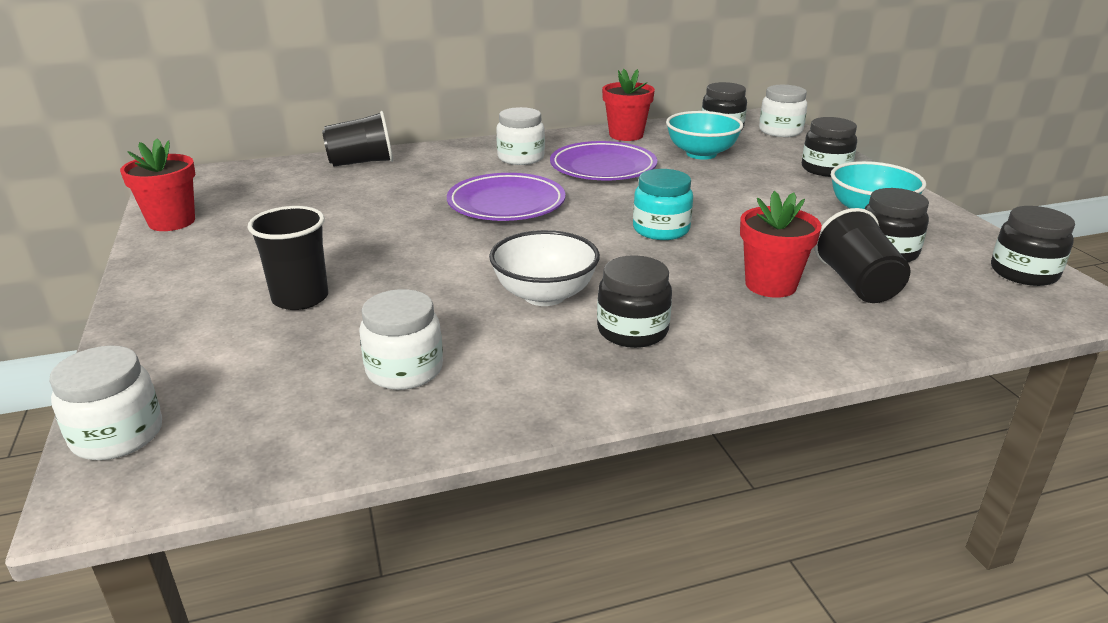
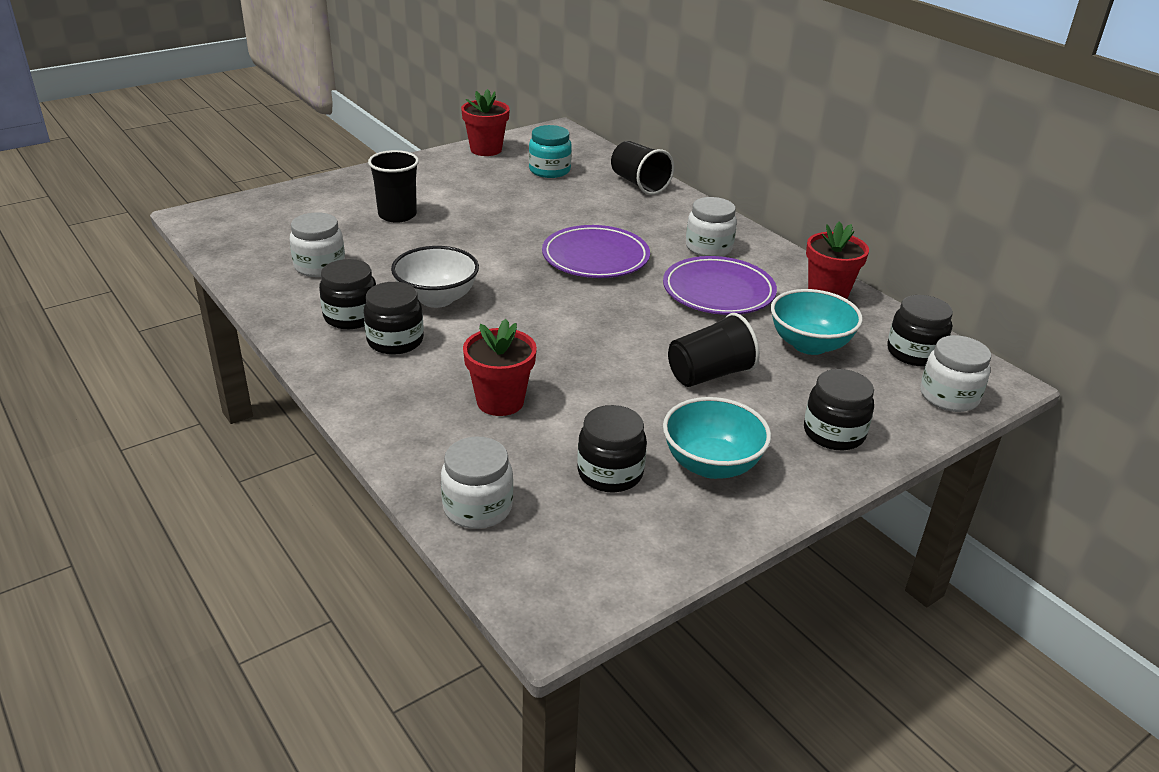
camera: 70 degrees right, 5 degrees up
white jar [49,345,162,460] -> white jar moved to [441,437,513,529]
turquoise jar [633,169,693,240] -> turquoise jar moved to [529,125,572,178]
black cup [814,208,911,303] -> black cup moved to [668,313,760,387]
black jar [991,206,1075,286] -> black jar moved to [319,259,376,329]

————

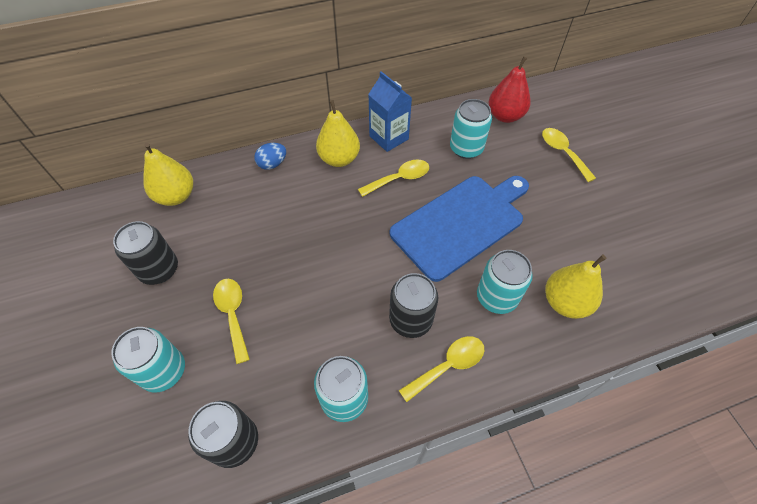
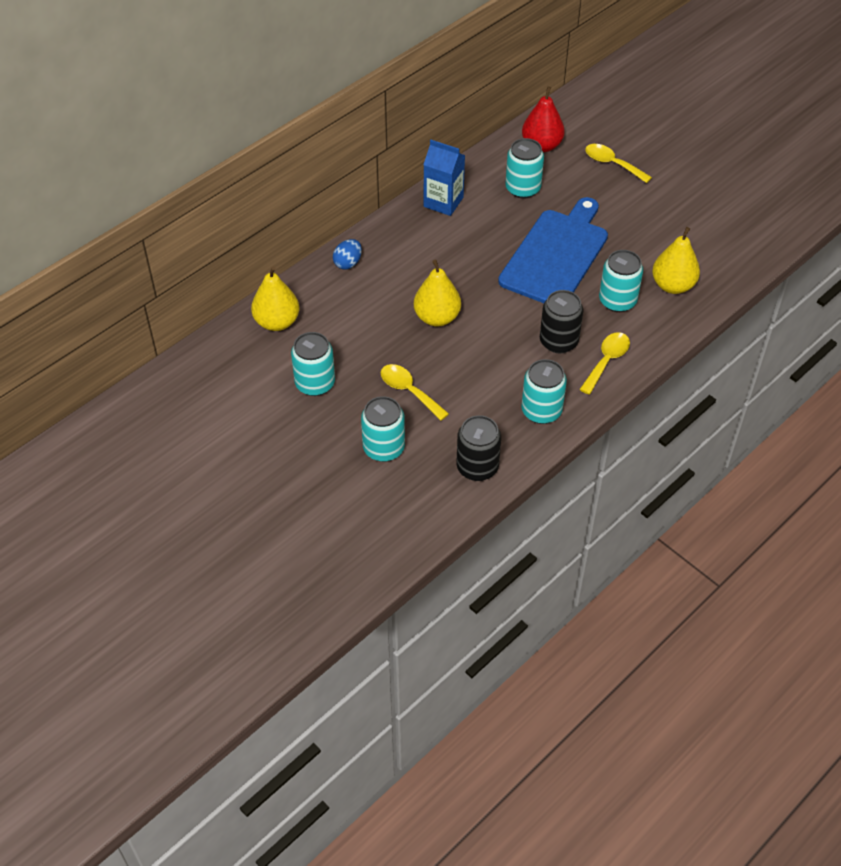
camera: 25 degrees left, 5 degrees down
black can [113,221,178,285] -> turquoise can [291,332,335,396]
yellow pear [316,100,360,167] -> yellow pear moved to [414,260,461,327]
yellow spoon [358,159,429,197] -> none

————

Exercise instructions
In the material above, transcribe exactly the lines beginning at the one with "camera: 25 degrees left, 5 degrees down" and ending at the one with "yellow spoon [358,159,429,197] -> none", both included.

Answer section
camera: 25 degrees left, 5 degrees down
black can [113,221,178,285] -> turquoise can [291,332,335,396]
yellow pear [316,100,360,167] -> yellow pear moved to [414,260,461,327]
yellow spoon [358,159,429,197] -> none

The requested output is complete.